Records provided:
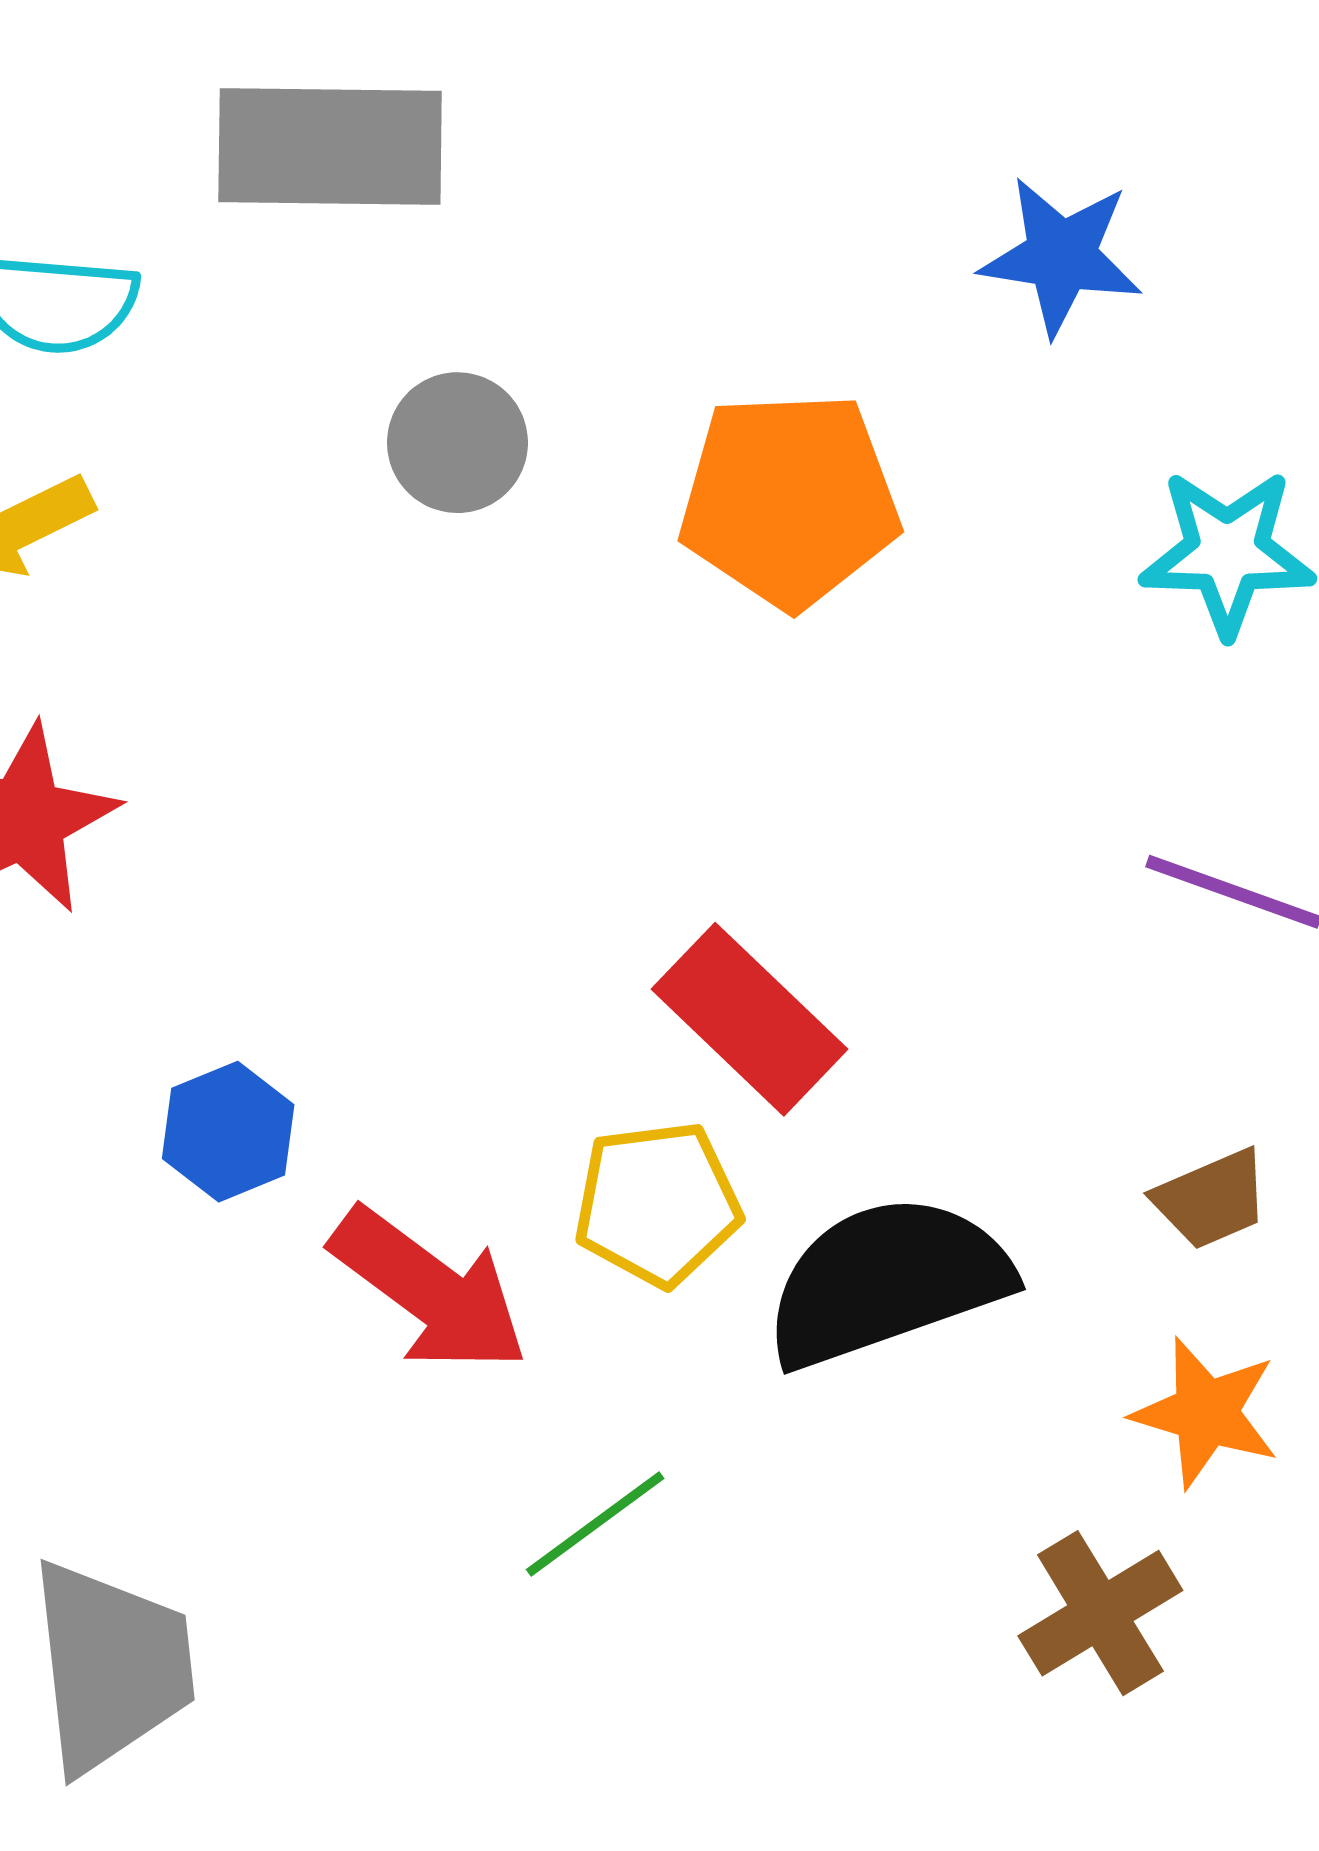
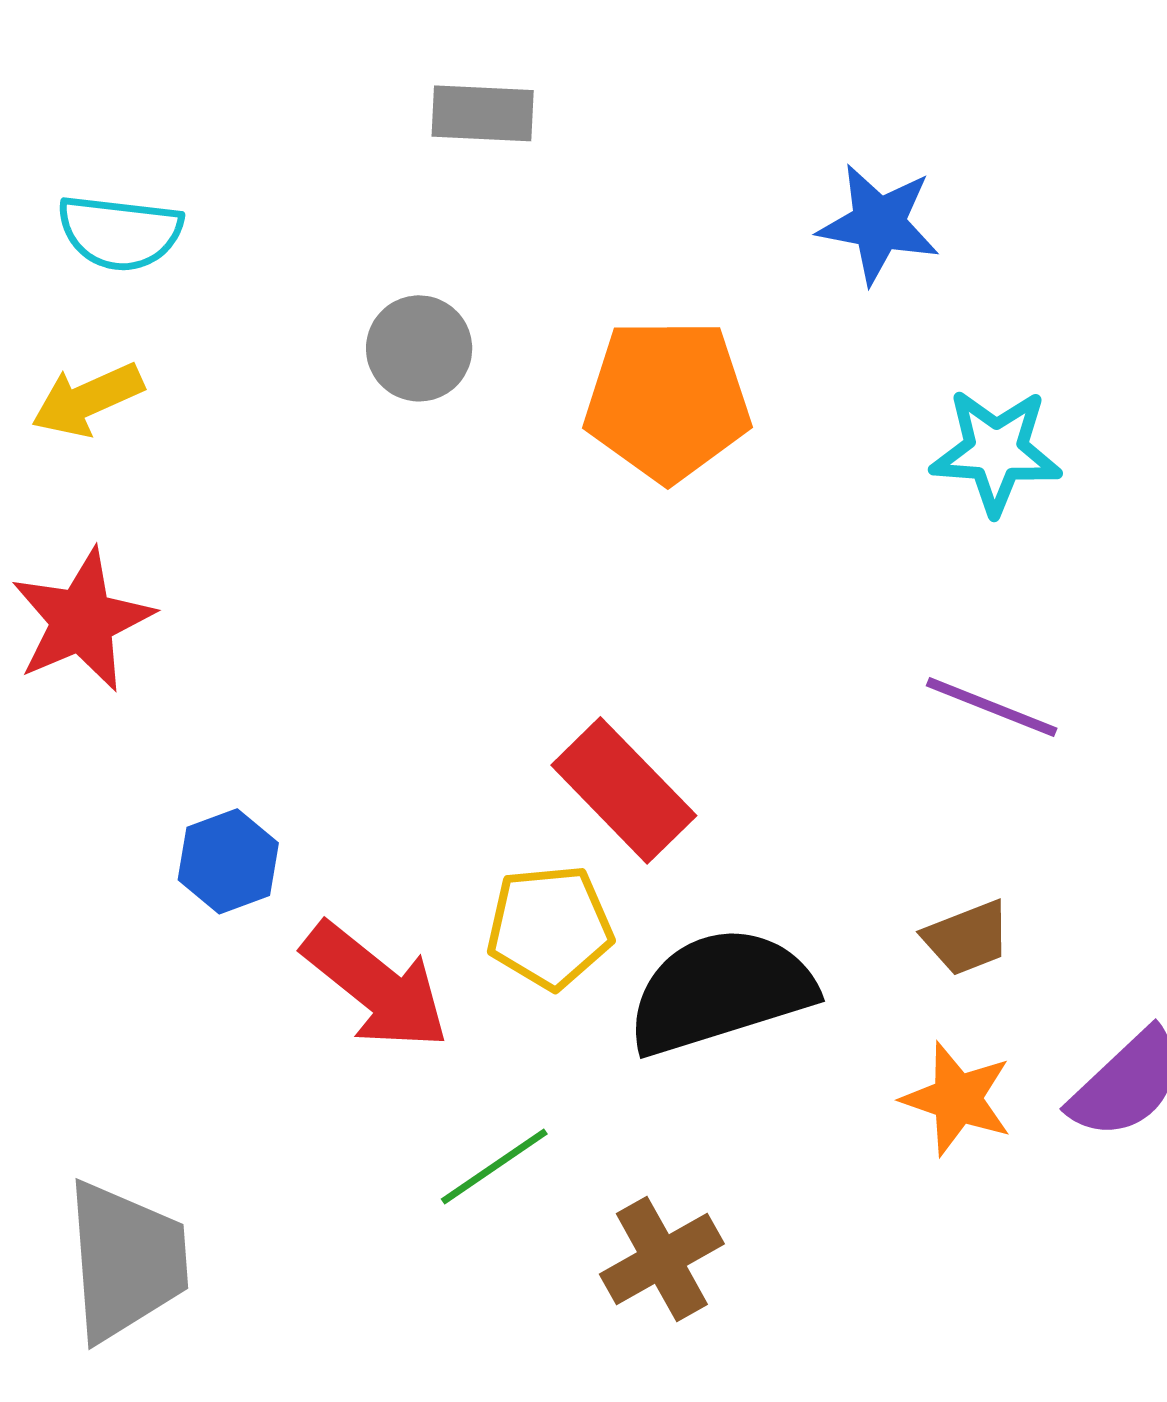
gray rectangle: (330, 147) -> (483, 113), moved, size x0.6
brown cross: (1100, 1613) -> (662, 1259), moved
---
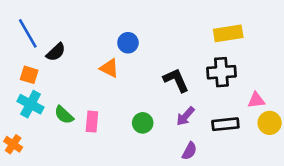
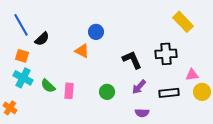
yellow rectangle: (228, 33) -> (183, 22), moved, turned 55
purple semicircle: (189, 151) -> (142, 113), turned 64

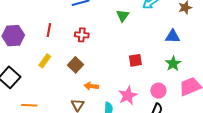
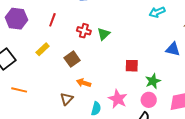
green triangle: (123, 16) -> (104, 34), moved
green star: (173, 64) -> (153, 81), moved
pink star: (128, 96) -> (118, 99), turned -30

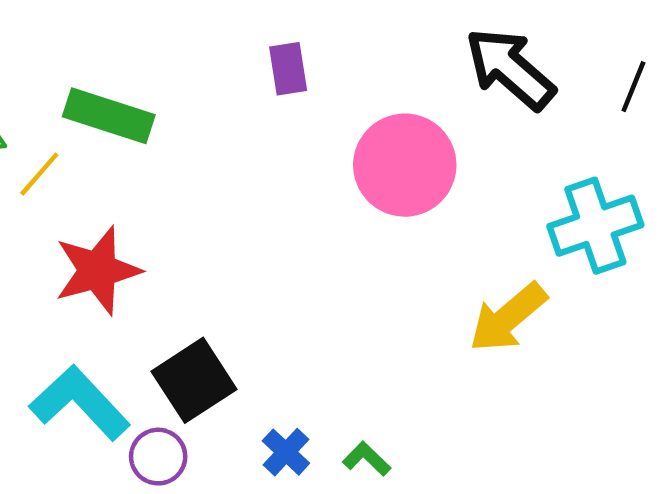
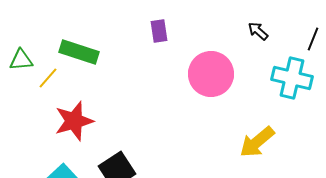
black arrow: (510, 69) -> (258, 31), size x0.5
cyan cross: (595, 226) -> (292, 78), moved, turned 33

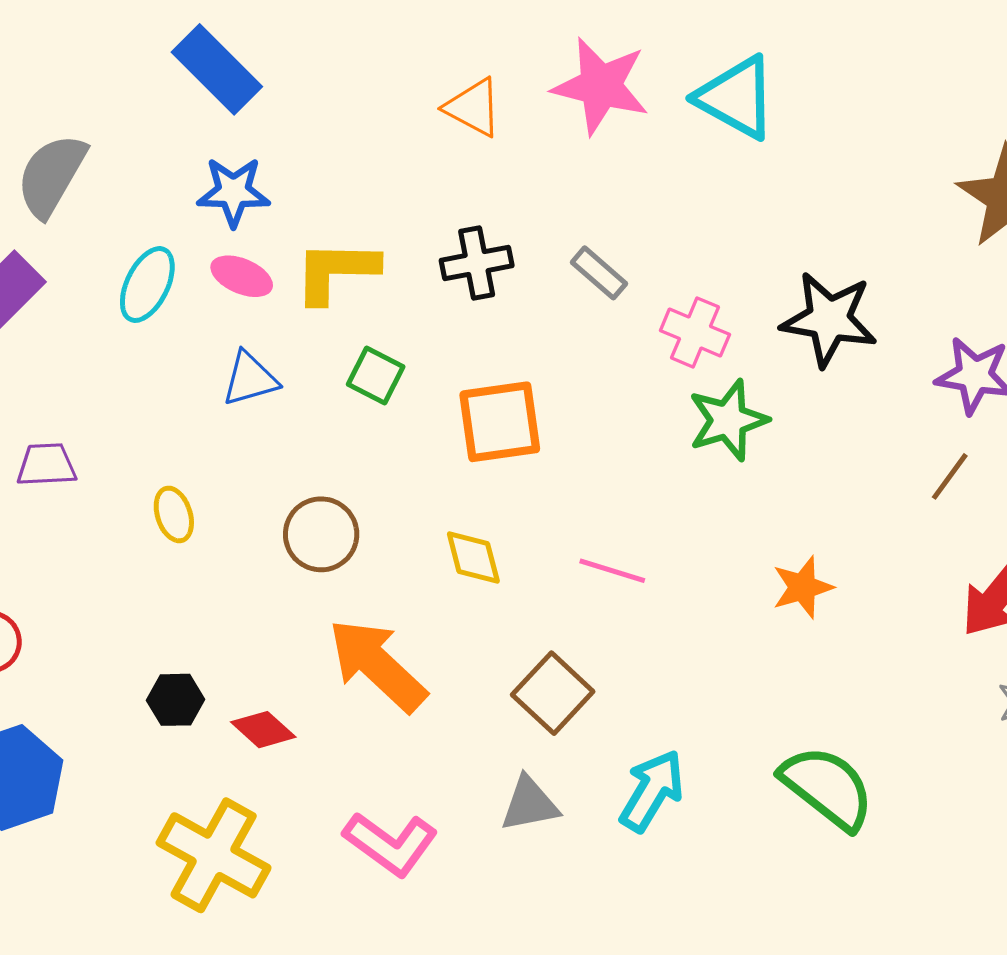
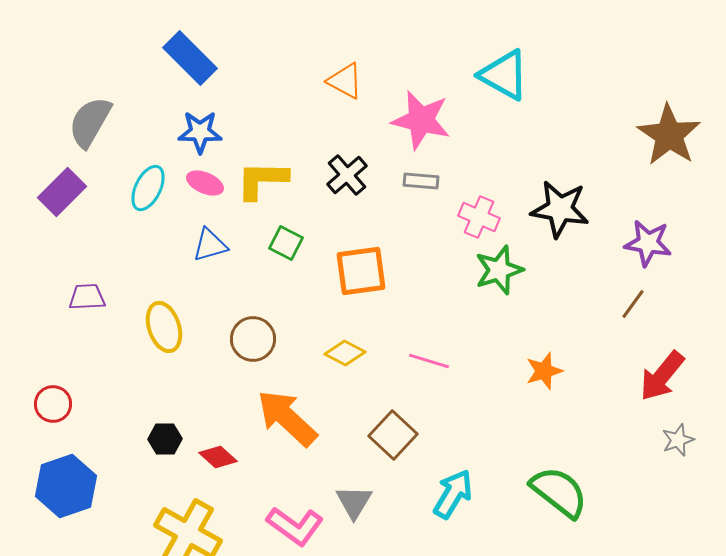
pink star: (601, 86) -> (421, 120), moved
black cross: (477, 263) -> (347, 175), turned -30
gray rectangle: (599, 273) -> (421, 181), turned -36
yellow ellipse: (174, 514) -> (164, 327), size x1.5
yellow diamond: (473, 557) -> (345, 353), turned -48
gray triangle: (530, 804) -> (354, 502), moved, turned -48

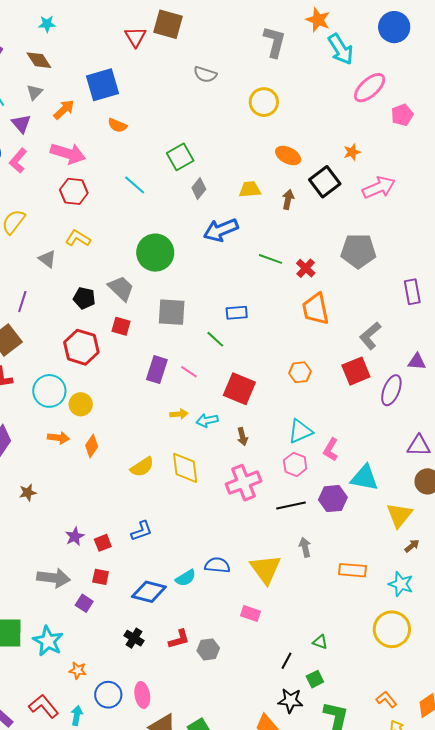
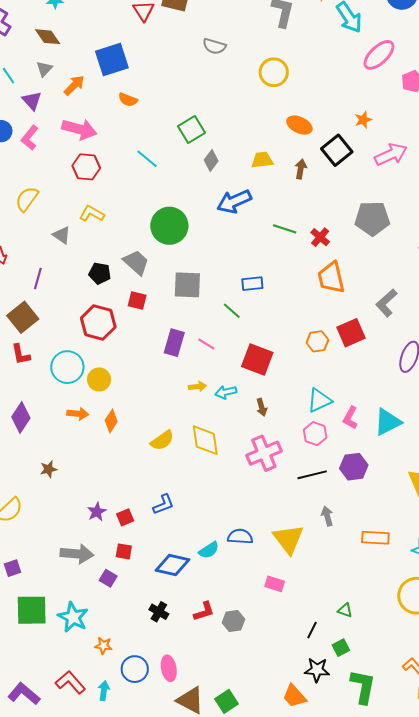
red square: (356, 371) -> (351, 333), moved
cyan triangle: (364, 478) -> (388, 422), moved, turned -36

Task details: Look through the listing above and copy each line where the string "black" occurs.

Reply to the task:
black arrow: (510, 69) -> (258, 31), size x0.5
black cross: (477, 263) -> (347, 175), turned -30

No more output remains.